■ **Excerpted records**
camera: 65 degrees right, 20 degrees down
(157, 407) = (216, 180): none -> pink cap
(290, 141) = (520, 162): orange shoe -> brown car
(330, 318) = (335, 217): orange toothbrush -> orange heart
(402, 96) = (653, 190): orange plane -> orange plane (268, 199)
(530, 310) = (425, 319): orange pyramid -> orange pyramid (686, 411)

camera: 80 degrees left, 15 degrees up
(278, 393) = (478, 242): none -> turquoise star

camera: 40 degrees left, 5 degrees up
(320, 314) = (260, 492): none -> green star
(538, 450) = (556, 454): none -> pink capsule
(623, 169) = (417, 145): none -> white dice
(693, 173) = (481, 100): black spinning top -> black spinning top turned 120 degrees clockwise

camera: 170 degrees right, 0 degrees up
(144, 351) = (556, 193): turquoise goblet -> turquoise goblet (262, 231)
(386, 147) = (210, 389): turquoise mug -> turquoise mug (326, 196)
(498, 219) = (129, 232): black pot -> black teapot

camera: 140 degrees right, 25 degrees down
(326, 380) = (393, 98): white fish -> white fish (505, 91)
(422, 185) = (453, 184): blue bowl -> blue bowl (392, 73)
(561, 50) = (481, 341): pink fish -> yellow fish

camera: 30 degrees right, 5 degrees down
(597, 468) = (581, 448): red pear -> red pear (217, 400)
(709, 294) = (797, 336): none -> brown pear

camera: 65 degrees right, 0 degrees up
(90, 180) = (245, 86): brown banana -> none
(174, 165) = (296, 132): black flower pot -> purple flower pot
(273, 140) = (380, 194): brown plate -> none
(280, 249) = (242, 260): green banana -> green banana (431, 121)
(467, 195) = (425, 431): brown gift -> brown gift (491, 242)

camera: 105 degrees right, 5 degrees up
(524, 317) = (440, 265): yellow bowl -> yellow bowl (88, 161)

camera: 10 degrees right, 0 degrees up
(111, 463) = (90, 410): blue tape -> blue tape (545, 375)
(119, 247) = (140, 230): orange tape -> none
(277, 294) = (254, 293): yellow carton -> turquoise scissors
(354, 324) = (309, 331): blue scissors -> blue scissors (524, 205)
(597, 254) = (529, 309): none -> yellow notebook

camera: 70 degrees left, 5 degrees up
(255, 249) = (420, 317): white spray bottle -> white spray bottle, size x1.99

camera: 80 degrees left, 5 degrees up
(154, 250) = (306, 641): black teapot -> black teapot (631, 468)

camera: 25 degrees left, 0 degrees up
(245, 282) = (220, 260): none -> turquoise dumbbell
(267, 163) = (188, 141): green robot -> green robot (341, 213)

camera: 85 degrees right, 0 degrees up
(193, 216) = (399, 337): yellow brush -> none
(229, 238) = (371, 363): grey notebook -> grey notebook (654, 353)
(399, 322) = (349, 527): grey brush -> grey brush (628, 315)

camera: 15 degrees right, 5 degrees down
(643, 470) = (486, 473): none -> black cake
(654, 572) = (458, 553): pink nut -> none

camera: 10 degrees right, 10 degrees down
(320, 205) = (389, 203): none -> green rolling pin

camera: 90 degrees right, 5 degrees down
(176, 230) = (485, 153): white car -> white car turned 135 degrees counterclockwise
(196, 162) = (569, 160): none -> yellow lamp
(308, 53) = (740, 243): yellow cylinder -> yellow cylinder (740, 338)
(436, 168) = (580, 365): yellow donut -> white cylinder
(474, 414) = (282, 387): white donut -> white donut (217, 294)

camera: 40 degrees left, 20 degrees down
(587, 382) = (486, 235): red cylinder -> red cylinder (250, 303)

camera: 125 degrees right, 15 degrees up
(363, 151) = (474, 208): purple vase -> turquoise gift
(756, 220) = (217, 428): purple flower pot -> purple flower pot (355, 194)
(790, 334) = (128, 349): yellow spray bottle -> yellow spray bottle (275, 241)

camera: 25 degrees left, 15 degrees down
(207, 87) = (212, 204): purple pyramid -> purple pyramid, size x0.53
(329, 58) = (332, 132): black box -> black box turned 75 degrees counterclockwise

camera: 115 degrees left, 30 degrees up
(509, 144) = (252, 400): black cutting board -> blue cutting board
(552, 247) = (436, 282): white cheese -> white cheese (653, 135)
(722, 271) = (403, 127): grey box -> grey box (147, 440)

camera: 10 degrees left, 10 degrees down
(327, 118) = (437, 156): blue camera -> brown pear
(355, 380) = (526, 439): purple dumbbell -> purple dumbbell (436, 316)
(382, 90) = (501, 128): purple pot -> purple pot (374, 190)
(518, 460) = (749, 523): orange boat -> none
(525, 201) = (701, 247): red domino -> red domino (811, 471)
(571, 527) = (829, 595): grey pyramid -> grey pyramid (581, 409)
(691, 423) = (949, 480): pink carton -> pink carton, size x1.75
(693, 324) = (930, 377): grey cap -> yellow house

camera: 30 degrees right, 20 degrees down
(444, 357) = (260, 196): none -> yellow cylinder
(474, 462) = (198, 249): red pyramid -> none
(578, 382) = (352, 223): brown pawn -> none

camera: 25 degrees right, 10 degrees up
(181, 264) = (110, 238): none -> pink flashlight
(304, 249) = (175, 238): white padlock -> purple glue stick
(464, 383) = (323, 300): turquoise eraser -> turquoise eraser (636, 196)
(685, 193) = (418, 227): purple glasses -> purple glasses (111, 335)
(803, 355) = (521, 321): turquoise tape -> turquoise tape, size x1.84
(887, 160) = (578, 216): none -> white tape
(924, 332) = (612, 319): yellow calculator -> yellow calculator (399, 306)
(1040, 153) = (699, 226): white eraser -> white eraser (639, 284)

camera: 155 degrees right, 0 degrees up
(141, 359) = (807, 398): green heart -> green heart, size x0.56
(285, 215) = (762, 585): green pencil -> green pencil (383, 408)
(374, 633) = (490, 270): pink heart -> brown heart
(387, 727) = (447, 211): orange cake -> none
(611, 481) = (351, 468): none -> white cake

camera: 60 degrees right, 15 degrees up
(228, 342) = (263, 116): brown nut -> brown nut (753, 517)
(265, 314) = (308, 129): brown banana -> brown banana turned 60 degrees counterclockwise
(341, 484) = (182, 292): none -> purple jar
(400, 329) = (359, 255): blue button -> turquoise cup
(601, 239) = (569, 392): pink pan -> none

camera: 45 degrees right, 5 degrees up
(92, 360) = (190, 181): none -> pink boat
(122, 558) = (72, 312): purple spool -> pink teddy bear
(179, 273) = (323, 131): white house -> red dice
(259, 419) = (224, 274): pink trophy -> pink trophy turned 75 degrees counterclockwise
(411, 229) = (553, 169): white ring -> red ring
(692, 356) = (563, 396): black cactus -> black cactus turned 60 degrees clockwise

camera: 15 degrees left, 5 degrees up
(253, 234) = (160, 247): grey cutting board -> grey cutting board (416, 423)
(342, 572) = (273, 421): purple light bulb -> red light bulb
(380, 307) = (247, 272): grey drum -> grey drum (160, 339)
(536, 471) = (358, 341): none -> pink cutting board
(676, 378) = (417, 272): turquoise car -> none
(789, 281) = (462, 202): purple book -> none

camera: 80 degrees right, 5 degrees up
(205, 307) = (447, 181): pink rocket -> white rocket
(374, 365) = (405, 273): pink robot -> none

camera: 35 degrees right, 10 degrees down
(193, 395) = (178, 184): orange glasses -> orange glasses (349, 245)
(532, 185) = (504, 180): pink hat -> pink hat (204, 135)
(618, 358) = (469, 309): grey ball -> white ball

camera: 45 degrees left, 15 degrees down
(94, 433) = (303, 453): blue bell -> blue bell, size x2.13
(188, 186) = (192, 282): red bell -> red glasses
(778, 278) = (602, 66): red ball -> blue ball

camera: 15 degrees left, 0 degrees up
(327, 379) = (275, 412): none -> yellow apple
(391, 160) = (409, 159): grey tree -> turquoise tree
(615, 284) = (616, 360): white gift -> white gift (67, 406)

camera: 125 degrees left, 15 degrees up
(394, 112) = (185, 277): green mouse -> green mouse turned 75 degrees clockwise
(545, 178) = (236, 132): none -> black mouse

■ **Action item**
Copy the entries above exactly, but only from the line holding "(474, 462) = (198, 249): red pyramid -> none" through the line holding "(304, 249) = (175, 238): white", both included.

■ **Answer to this task**
(474, 462) = (198, 249): red pyramid -> none
(578, 382) = (352, 223): brown pawn -> none

camera: 25 degrees right, 10 degrees up
(181, 264) = (110, 238): none -> pink flashlight
(304, 249) = (175, 238): white padlock -> purple glue stick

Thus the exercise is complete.